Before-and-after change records
============================================================

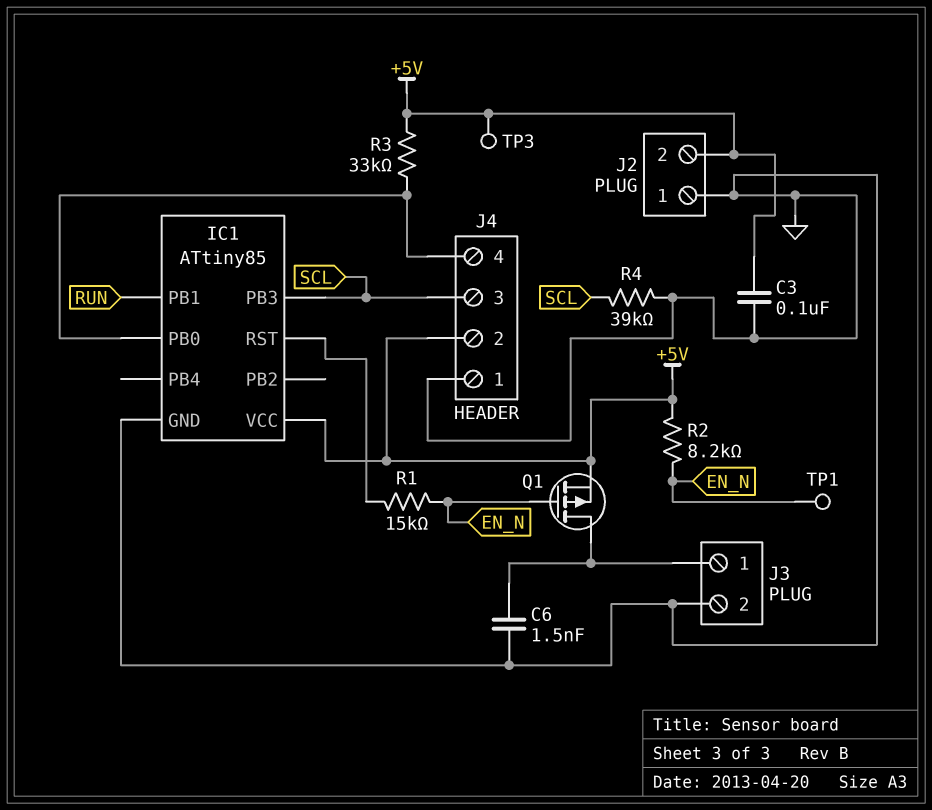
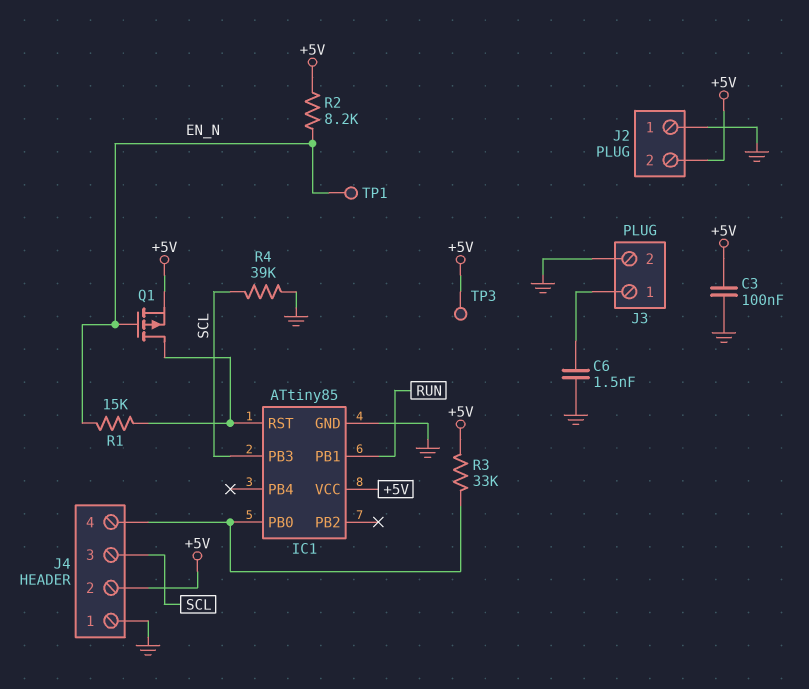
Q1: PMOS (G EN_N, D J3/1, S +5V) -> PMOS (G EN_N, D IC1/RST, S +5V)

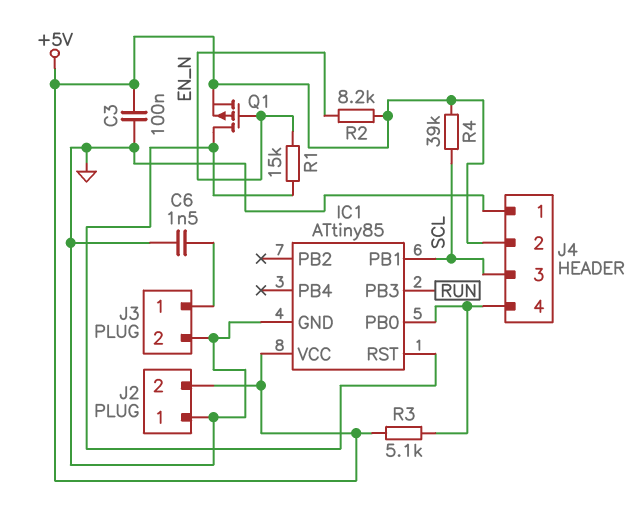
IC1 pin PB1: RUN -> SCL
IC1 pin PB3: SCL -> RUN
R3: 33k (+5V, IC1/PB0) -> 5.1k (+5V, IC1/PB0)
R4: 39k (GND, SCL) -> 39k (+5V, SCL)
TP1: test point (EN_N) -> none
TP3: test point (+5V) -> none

============================================================

Each entry should be copied exactly as written, though any pictures stay out.

### RESULT FOR THIS EXERCISE
Q1: PMOS (G EN_N, D J3/1, S +5V) -> PMOS (G EN_N, D IC1/RST, S +5V)

IC1 pin PB1: RUN -> SCL
IC1 pin PB3: SCL -> RUN
R3: 33k (+5V, IC1/PB0) -> 5.1k (+5V, IC1/PB0)
R4: 39k (GND, SCL) -> 39k (+5V, SCL)
TP1: test point (EN_N) -> none
TP3: test point (+5V) -> none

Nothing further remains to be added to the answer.